# Exercise goal
Return each line of the material below exactly. Begin at the first and end on the line with "red teddy bear: [161,128,202,179]".

# Records supplied
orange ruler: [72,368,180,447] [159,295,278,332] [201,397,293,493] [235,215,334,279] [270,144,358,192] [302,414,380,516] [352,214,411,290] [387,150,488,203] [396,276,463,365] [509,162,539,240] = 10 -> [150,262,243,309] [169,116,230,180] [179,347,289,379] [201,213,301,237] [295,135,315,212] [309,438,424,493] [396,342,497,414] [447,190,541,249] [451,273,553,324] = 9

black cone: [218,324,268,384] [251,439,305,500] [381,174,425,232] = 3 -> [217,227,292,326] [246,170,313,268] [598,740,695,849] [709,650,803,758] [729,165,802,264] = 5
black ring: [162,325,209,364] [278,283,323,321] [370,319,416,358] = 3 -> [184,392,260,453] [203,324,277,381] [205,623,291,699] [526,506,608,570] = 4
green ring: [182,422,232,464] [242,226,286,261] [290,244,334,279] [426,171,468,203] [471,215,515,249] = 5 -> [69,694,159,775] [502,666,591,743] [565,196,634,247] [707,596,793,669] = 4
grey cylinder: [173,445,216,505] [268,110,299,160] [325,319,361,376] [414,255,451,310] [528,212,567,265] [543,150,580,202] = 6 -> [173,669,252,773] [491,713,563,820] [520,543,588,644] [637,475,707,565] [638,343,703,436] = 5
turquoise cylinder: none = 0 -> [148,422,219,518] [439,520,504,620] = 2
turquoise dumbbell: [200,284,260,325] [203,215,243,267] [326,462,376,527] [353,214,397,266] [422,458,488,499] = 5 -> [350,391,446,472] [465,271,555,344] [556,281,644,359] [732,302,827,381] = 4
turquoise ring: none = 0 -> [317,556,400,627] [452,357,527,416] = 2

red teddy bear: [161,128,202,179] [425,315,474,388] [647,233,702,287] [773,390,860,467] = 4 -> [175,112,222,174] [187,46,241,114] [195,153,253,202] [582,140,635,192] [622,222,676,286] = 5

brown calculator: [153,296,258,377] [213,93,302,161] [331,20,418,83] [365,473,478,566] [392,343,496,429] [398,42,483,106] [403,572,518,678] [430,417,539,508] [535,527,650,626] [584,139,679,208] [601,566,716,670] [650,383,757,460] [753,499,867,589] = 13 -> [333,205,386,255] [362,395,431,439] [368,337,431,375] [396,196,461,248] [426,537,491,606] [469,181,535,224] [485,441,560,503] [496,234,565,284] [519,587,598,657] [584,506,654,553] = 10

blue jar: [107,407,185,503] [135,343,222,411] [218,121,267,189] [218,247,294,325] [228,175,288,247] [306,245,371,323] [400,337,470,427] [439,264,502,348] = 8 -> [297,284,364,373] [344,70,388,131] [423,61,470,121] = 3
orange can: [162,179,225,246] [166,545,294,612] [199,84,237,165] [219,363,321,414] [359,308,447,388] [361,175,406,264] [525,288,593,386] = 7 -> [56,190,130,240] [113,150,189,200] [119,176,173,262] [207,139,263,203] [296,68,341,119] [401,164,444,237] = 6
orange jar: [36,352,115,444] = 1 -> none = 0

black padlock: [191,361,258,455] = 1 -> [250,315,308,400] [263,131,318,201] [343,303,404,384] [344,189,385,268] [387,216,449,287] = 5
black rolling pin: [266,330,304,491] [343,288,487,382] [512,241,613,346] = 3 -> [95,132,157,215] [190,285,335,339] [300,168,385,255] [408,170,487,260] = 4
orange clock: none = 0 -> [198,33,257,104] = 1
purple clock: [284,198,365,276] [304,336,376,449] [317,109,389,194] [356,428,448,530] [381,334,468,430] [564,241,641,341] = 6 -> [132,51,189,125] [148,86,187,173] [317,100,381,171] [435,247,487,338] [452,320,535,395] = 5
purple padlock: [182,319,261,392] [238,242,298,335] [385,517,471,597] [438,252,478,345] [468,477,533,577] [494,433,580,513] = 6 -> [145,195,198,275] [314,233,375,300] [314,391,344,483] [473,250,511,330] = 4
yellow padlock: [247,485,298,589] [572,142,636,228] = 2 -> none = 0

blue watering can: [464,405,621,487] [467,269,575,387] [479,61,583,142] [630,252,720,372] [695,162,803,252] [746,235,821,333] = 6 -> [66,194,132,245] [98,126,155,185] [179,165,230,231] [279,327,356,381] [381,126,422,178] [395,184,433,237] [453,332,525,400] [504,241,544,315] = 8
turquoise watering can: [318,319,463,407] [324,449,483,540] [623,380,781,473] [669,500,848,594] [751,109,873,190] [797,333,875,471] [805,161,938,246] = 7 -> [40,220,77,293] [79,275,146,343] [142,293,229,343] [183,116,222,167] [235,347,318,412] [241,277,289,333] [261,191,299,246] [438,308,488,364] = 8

# Answer box
orange ruler: [72,368,180,447] [159,295,278,332] [201,397,293,493] [235,215,334,279] [270,144,358,192] [302,414,380,516] [352,214,411,290] [387,150,488,203] [396,276,463,365] [509,162,539,240] = 10 -> [150,262,243,309] [169,116,230,180] [179,347,289,379] [201,213,301,237] [295,135,315,212] [309,438,424,493] [396,342,497,414] [447,190,541,249] [451,273,553,324] = 9

black cone: [218,324,268,384] [251,439,305,500] [381,174,425,232] = 3 -> [217,227,292,326] [246,170,313,268] [598,740,695,849] [709,650,803,758] [729,165,802,264] = 5
black ring: [162,325,209,364] [278,283,323,321] [370,319,416,358] = 3 -> [184,392,260,453] [203,324,277,381] [205,623,291,699] [526,506,608,570] = 4
green ring: [182,422,232,464] [242,226,286,261] [290,244,334,279] [426,171,468,203] [471,215,515,249] = 5 -> [69,694,159,775] [502,666,591,743] [565,196,634,247] [707,596,793,669] = 4
grey cylinder: [173,445,216,505] [268,110,299,160] [325,319,361,376] [414,255,451,310] [528,212,567,265] [543,150,580,202] = 6 -> [173,669,252,773] [491,713,563,820] [520,543,588,644] [637,475,707,565] [638,343,703,436] = 5
turquoise cylinder: none = 0 -> [148,422,219,518] [439,520,504,620] = 2
turquoise dumbbell: [200,284,260,325] [203,215,243,267] [326,462,376,527] [353,214,397,266] [422,458,488,499] = 5 -> [350,391,446,472] [465,271,555,344] [556,281,644,359] [732,302,827,381] = 4
turquoise ring: none = 0 -> [317,556,400,627] [452,357,527,416] = 2

red teddy bear: [161,128,202,179] [425,315,474,388] [647,233,702,287] [773,390,860,467] = 4 -> [175,112,222,174] [187,46,241,114] [195,153,253,202] [582,140,635,192] [622,222,676,286] = 5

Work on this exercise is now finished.